● Task to complete
In the records below, the part to copy starts at the line containing "(274, 408) = (262, 336): turquoise" and goes to the last line; output it exactly, without pictures.
Segment Start: Data for review
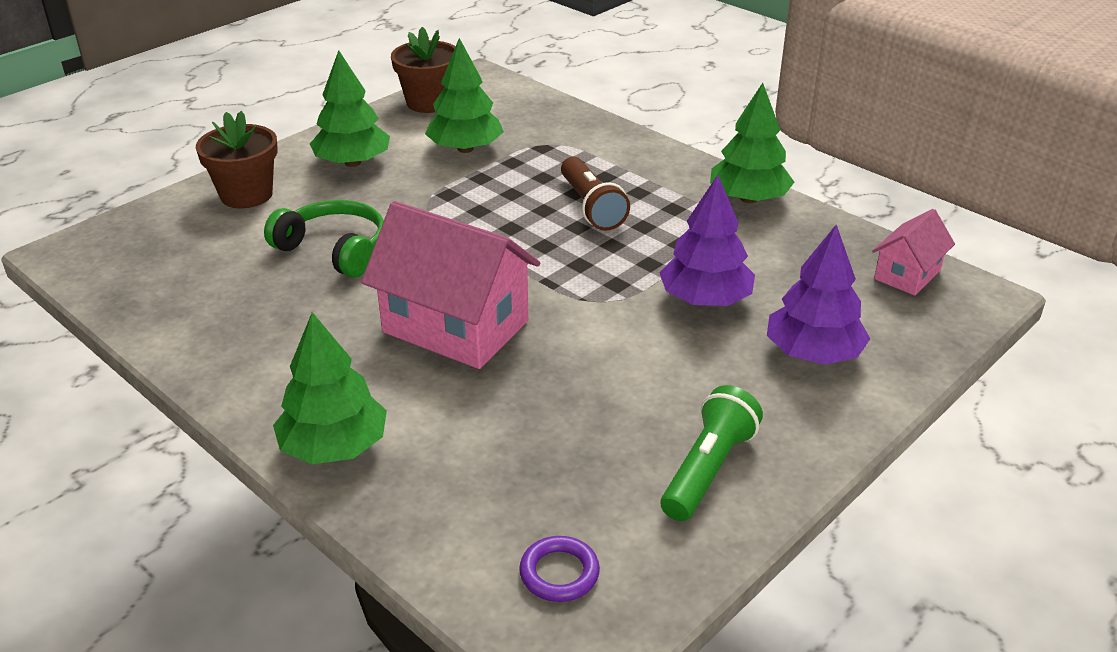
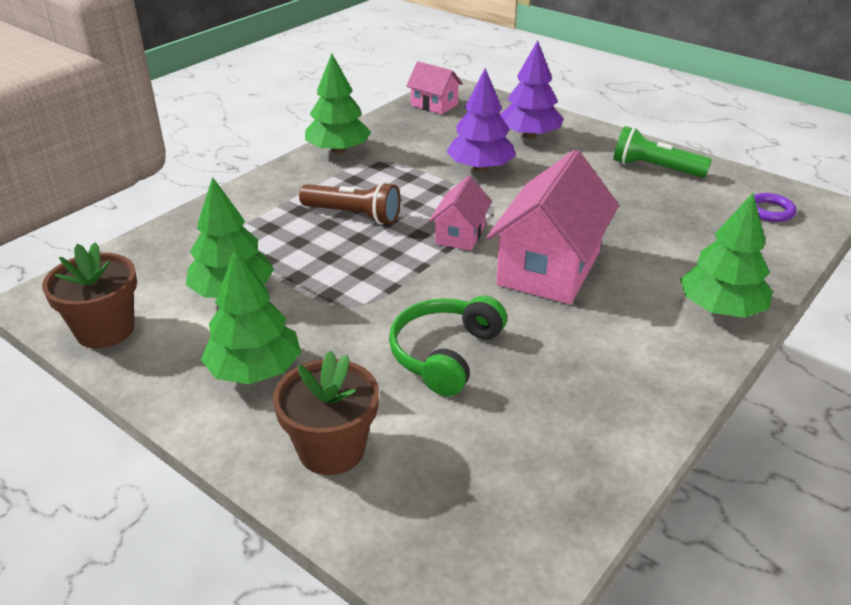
camera: 95 degrees left, 0 degrees up
(539, 272) = (460, 234): none -> pink house
(591, 207) = (353, 215): brown flashlight -> brown flashlight turned 45 degrees clockwise

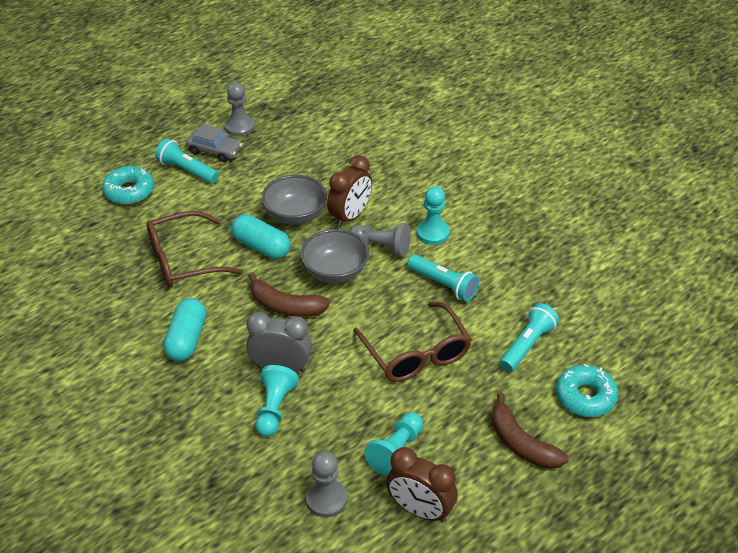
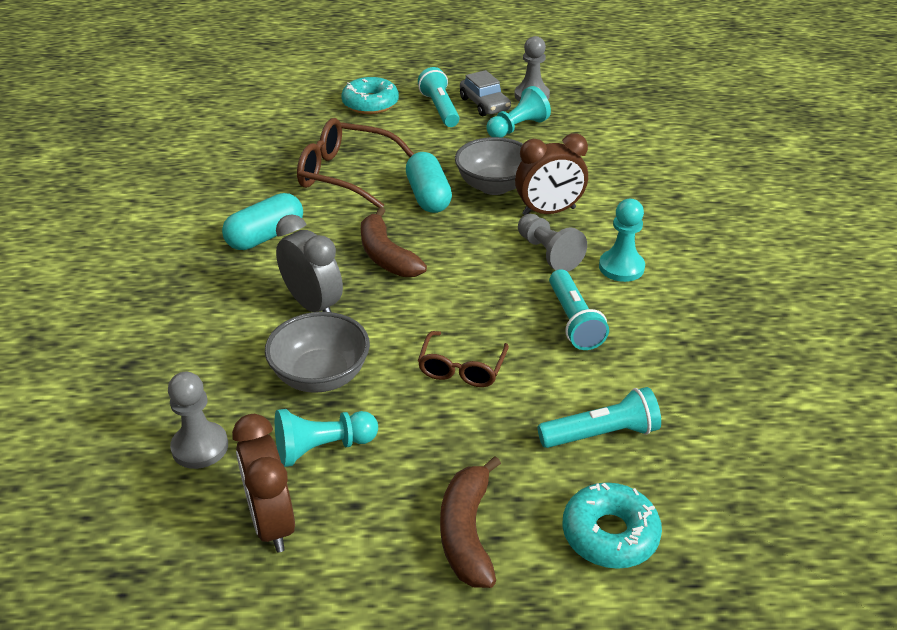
camera: 40 degrees right, 5 degrees down
(274, 408) = (262, 336): turquoise pawn -> turquoise pawn (517, 128)
(335, 272) = (472, 251): grey bowl -> grey bowl (321, 376)
(416, 353) = (461, 368): brown glasses -> brown glasses, size x0.60

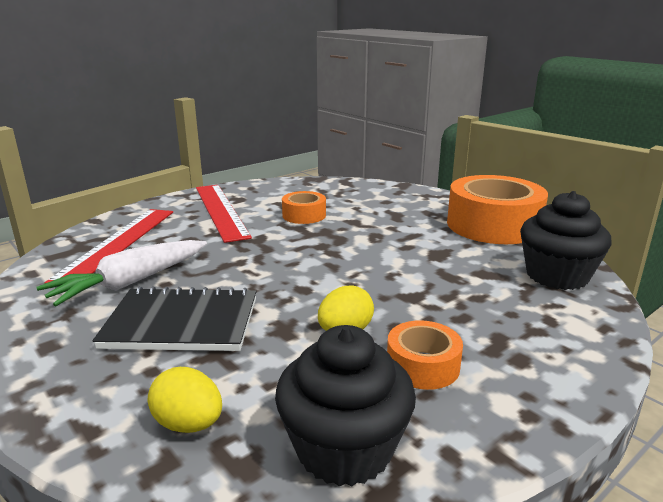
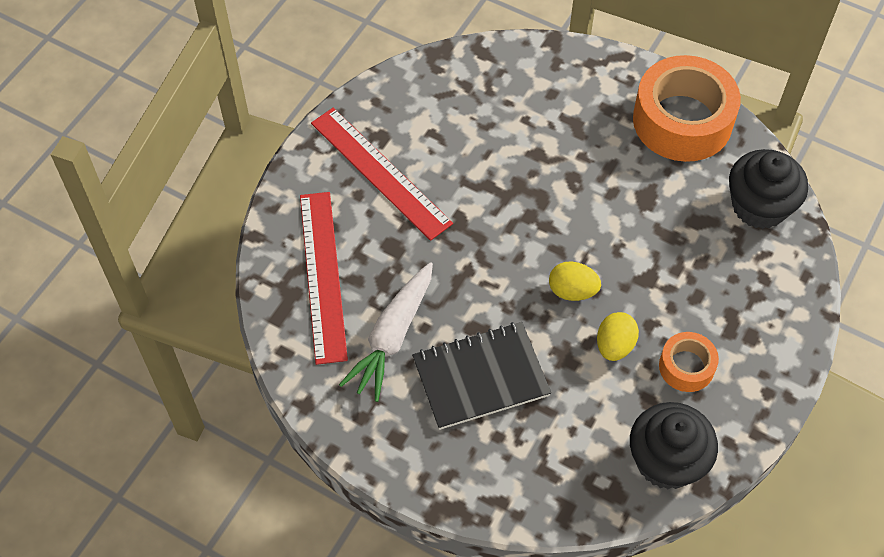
camera: 20 degrees left, 35 degrees up
(189, 424) = (560, 475): yellow egg -> yellow egg (572, 291)
(304, 215) = (478, 156): orange tape -> none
Segment End: Data for review
● Response
(274, 408) = (262, 336): turquoise pawn -> turquoise pawn (517, 128)
(335, 272) = (472, 251): grey bowl -> grey bowl (321, 376)
(416, 353) = (461, 368): brown glasses -> brown glasses, size x0.60

camera: 20 degrees left, 35 degrees up
(189, 424) = (560, 475): yellow egg -> yellow egg (572, 291)
(304, 215) = (478, 156): orange tape -> none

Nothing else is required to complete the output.